Image change detection data:
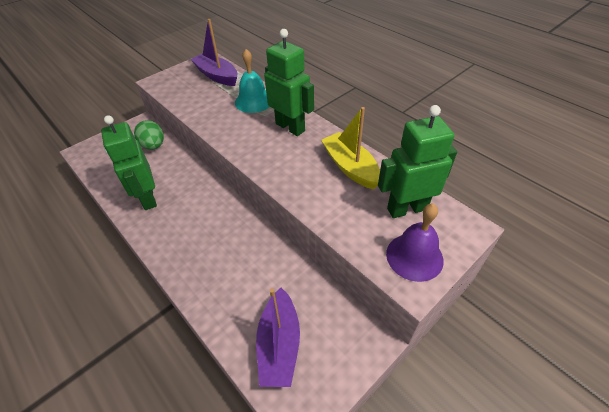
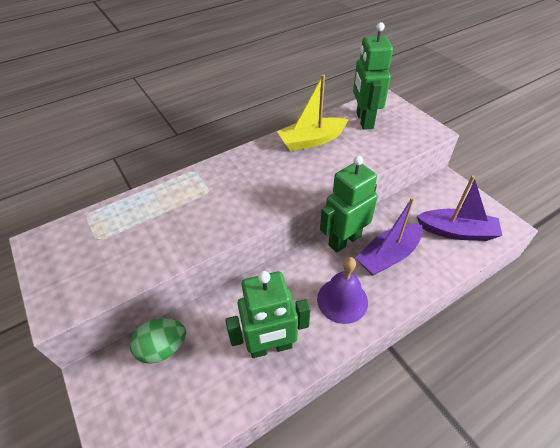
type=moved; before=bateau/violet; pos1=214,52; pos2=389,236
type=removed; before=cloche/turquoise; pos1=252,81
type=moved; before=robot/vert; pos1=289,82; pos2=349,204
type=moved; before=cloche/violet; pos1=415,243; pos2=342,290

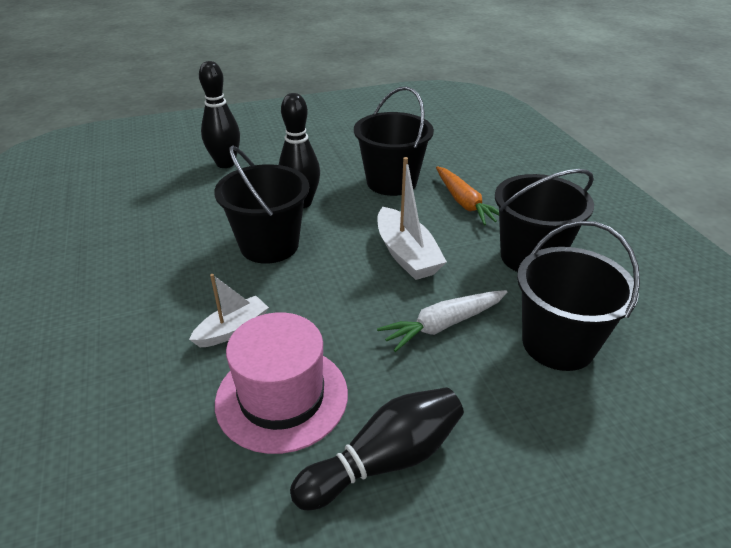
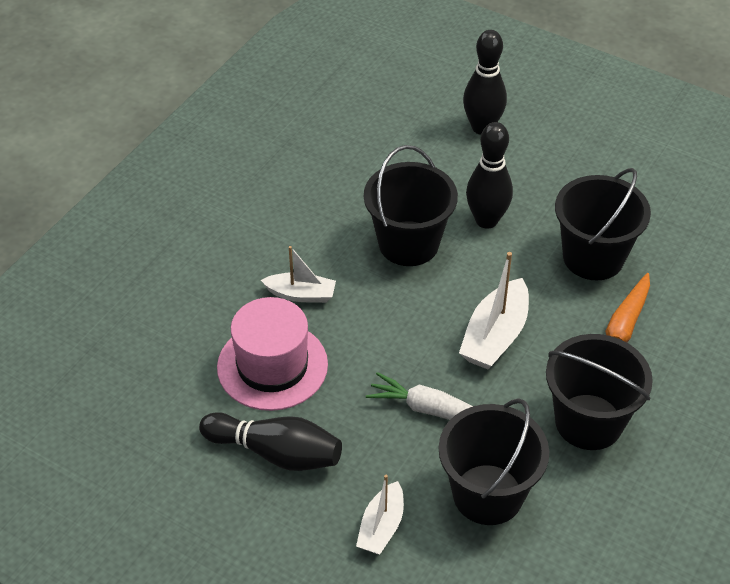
type=added; after=bateau/blanc; pos2=380,514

Problem to solve: Retype all the data exactly. Omit pictures.

Answer to this problem:
type=moved; before=bateau/violet; pos1=214,52; pos2=389,236
type=removed; before=cloche/turquoise; pos1=252,81
type=moved; before=robot/vert; pos1=289,82; pos2=349,204
type=moved; before=cloche/violet; pos1=415,243; pos2=342,290

type=added; after=bateau/blanc; pos2=380,514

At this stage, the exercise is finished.